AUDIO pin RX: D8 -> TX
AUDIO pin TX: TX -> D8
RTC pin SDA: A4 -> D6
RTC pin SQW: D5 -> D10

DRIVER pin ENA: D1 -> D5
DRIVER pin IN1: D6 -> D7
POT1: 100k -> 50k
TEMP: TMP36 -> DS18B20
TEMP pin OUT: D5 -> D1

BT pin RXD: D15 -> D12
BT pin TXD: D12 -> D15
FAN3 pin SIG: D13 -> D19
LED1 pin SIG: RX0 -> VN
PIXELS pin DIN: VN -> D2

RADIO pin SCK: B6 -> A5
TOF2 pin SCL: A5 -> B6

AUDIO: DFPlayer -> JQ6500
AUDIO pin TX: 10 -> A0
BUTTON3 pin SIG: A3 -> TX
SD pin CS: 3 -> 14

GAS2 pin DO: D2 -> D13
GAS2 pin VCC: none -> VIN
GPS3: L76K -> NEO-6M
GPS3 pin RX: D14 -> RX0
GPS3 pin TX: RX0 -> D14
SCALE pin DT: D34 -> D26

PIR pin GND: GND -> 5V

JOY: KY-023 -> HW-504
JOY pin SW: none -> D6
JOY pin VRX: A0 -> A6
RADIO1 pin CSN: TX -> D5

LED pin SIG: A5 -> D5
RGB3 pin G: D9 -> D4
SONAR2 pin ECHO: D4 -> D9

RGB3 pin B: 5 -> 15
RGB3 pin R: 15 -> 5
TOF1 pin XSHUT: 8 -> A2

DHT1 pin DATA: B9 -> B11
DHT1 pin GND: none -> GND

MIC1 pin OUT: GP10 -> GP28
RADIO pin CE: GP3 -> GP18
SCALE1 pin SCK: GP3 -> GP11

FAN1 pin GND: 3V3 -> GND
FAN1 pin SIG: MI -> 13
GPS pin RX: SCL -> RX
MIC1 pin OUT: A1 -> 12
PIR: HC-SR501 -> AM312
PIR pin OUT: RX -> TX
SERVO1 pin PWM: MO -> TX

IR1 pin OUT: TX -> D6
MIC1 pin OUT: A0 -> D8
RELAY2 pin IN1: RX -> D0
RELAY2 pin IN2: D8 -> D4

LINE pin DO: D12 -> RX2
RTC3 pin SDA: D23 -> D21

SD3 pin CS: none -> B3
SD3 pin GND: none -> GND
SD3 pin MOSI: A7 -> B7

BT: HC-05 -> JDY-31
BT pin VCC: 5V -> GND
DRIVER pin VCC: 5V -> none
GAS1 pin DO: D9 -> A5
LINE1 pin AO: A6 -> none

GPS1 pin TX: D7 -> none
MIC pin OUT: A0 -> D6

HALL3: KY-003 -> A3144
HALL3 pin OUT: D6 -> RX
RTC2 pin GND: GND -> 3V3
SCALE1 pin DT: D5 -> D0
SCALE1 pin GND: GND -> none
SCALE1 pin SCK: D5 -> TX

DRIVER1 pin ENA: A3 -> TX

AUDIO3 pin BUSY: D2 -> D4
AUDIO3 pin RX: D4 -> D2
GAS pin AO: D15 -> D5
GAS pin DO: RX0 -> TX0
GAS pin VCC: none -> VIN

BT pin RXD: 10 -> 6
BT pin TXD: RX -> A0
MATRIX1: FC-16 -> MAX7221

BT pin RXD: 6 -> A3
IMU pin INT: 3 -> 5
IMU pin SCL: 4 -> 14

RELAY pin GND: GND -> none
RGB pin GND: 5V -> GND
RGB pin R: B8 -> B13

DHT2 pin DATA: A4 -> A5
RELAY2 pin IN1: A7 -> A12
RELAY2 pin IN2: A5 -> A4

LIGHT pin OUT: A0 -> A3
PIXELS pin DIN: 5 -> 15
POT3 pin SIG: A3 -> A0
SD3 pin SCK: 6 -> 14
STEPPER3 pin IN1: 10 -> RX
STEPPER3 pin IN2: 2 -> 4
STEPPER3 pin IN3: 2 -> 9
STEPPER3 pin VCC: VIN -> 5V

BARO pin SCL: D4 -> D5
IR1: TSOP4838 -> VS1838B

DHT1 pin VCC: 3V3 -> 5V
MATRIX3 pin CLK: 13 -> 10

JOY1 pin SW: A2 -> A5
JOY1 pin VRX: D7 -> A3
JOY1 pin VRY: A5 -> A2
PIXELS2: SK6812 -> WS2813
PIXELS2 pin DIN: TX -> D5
* * *
> Brief:
Would you copy out exactly the lines above that start at the one containing "BUTTON3 pin SIG: A3 -> TX" and end at the one containing "RGB3 pin B: 5 -> 15", inclusive?

> Task answer:
BUTTON3 pin SIG: A3 -> TX
SD pin CS: 3 -> 14

GAS2 pin DO: D2 -> D13
GAS2 pin VCC: none -> VIN
GPS3: L76K -> NEO-6M
GPS3 pin RX: D14 -> RX0
GPS3 pin TX: RX0 -> D14
SCALE pin DT: D34 -> D26

PIR pin GND: GND -> 5V

JOY: KY-023 -> HW-504
JOY pin SW: none -> D6
JOY pin VRX: A0 -> A6
RADIO1 pin CSN: TX -> D5

LED pin SIG: A5 -> D5
RGB3 pin G: D9 -> D4
SONAR2 pin ECHO: D4 -> D9

RGB3 pin B: 5 -> 15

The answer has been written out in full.